## [Exercise inputs]
□ □ □ □ □ □ □

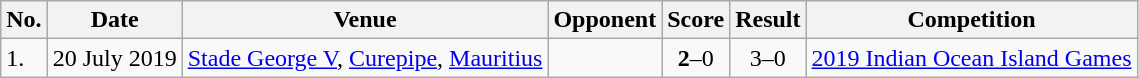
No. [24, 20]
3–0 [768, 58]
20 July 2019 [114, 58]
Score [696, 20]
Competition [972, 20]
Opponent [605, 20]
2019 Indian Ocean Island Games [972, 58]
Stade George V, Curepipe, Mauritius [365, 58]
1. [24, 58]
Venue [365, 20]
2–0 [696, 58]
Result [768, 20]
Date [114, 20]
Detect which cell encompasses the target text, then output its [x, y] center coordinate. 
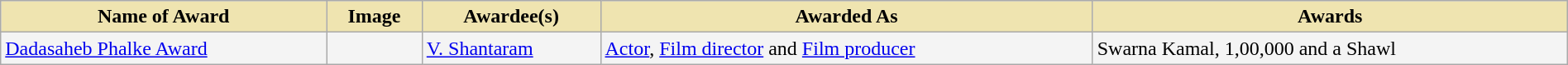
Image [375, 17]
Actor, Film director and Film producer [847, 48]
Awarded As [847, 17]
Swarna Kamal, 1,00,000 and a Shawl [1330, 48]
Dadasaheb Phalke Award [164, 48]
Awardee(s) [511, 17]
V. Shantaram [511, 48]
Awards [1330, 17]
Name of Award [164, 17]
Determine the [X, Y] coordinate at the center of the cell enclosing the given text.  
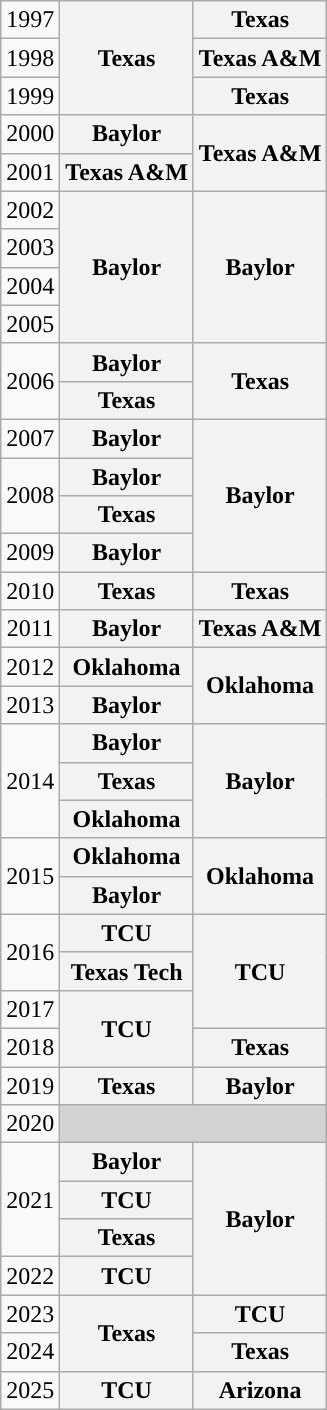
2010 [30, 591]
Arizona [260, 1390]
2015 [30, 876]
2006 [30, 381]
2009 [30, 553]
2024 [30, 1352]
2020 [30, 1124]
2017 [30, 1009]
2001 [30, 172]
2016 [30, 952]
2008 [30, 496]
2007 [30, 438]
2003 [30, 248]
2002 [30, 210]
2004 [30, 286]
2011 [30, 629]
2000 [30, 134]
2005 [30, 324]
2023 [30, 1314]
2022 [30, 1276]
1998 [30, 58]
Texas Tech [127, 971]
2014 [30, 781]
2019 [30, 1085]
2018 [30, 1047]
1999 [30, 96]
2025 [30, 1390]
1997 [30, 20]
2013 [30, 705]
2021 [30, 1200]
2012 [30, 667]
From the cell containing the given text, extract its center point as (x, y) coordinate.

□ □ □ □ □ □ □

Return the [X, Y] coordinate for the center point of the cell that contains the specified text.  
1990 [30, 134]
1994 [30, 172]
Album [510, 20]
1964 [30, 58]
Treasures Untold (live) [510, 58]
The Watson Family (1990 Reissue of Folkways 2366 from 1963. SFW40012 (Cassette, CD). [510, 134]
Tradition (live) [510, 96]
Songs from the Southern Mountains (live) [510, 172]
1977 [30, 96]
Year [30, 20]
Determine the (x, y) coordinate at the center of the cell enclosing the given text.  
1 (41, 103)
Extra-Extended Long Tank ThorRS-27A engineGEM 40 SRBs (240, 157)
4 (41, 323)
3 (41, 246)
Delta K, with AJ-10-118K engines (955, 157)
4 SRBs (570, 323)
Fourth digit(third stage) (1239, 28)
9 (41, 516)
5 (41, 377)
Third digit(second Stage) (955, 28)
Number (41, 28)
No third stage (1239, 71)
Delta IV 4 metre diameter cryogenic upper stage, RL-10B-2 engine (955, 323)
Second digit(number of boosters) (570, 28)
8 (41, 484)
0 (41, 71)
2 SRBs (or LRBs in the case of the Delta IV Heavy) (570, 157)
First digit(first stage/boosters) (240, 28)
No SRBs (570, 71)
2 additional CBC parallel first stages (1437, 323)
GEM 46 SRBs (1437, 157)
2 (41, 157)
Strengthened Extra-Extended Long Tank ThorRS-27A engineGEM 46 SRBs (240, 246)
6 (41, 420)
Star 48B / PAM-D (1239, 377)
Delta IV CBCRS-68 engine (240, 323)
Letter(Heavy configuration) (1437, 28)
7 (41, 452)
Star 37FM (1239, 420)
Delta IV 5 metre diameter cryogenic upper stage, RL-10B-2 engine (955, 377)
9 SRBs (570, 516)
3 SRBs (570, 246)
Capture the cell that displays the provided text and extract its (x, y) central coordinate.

□ □ □ □ □ □ □

## [Your task]
Copy the items from the line containing "Return the [X, Y]" through the line containing "2 (41, 157)", replacing "SRBs" with "solid rocket boosters" and leaving everything else unchanged.

## [Task solution]
Return the [X, Y] coordinate for the center point of the cell that contains the specified text.  
1990 [30, 134]
1994 [30, 172]
Album [510, 20]
1964 [30, 58]
Treasures Untold (live) [510, 58]
The Watson Family (1990 Reissue of Folkways 2366 from 1963. SFW40012 (Cassette, CD). [510, 134]
Tradition (live) [510, 96]
Songs from the Southern Mountains (live) [510, 172]
1977 [30, 96]
Year [30, 20]
Determine the (x, y) coordinate at the center of the cell enclosing the given text.  
1 (41, 103)
Extra-Extended Long Tank ThorRS-27A engineGEM 40 solid rocket boosters (240, 157)
4 (41, 323)
3 (41, 246)
Delta K, with AJ-10-118K engines (955, 157)
4 solid rocket boosters (570, 323)
Fourth digit(third stage) (1239, 28)
9 (41, 516)
5 (41, 377)
Third digit(second Stage) (955, 28)
Number (41, 28)
No third stage (1239, 71)
Delta IV 4 metre diameter cryogenic upper stage, RL-10B-2 engine (955, 323)
Second digit(number of boosters) (570, 28)
8 (41, 484)
0 (41, 71)
2 solid rocket boosters (or LRBs in the case of the Delta IV Heavy) (570, 157)
First digit(first stage/boosters) (240, 28)
No solid rocket boosters (570, 71)
2 additional CBC parallel first stages (1437, 323)
GEM 46 solid rocket boosters (1437, 157)
2 (41, 157)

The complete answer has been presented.